REQUIRED WORK =>
From the line containing "R43: 2.2k (0V, VE2) -> 240 (0V, VE2)" onward, every line of the entries is to be set down exactly, the last line included.

THE DATA =>
▬▬▬▬▬▬▬▬▬▬

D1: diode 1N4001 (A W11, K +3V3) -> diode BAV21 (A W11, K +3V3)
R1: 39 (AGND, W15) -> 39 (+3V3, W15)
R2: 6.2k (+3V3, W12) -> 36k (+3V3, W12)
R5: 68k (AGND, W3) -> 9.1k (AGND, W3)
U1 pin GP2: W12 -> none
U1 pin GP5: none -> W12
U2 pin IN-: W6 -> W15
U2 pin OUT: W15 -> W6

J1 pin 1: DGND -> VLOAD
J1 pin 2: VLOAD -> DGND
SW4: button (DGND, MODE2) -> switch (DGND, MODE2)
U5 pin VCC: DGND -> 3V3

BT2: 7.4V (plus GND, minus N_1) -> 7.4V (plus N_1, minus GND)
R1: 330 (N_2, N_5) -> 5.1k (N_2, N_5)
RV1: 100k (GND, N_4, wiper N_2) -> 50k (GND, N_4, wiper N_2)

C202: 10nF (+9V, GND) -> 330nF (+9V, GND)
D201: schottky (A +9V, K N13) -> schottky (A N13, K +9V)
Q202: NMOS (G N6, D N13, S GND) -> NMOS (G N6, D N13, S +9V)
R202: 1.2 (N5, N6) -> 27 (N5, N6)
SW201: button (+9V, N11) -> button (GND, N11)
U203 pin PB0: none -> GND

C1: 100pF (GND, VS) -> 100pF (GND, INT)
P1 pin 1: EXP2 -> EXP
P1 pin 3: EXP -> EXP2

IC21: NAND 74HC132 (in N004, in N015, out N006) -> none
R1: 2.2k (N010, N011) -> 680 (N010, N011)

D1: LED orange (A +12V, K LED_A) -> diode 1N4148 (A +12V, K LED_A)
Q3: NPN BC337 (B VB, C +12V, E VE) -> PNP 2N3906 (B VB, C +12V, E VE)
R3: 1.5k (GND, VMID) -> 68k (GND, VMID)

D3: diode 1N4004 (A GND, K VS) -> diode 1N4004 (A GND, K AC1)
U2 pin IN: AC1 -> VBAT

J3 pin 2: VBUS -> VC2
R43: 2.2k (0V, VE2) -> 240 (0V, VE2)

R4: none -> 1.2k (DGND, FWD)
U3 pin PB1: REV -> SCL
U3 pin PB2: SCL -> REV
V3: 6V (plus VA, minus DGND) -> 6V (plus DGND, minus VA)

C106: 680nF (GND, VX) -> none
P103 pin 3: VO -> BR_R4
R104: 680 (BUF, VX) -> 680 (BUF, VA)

▬▬▬▬▬▬▬▬▬▬

TASK SOLUTION =>
R43: 2.2k (0V, VE2) -> 240 (0V, VE2)

R4: none -> 1.2k (DGND, FWD)
U3 pin PB1: REV -> SCL
U3 pin PB2: SCL -> REV
V3: 6V (plus VA, minus DGND) -> 6V (plus DGND, minus VA)

C106: 680nF (GND, VX) -> none
P103 pin 3: VO -> BR_R4
R104: 680 (BUF, VX) -> 680 (BUF, VA)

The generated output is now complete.